Task item:
Look below for the line containing "black cone A2". Reproduce it and every line after it exactly, and nothing more.

Input data:
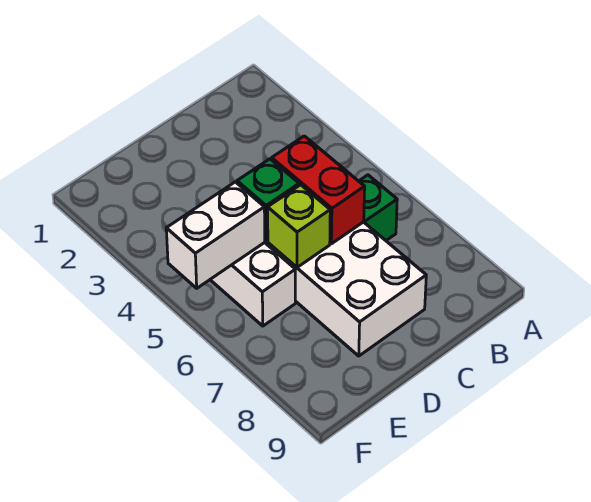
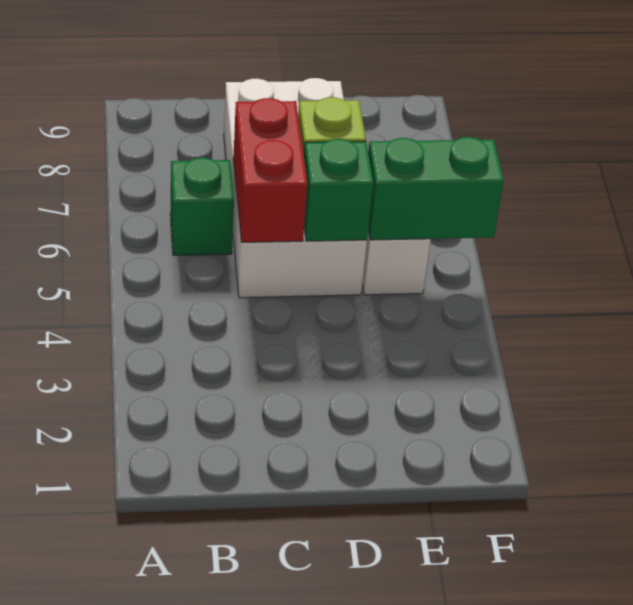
white brick E5:F5 level 2 -> green brick E5:F5 level 2

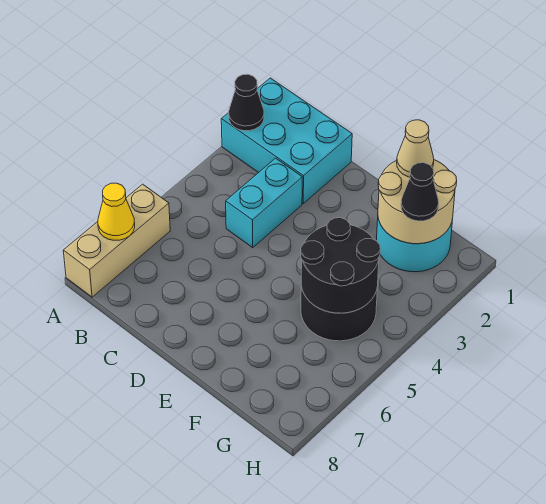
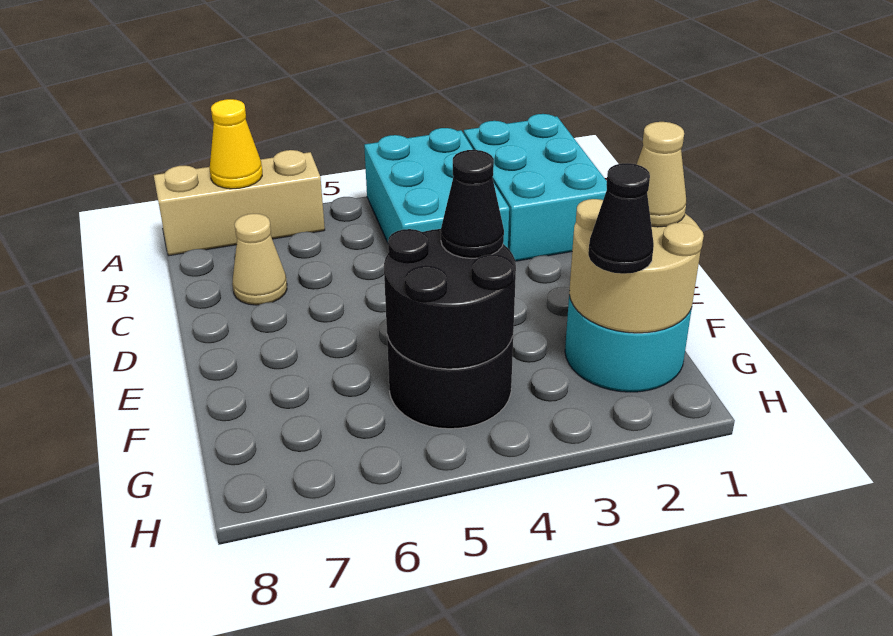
black cone A2 level 2 -> black cone F4 level 3
cyan brick C3:C4 level 1 -> cyan brick A3:C4 level 1
none -> tan cone C7 level 1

Solution to the problem:
black cone A2 level 2 -> black cone F4 level 3
cyan brick C3:C4 level 1 -> cyan brick A3:C4 level 1
none -> tan cone C7 level 1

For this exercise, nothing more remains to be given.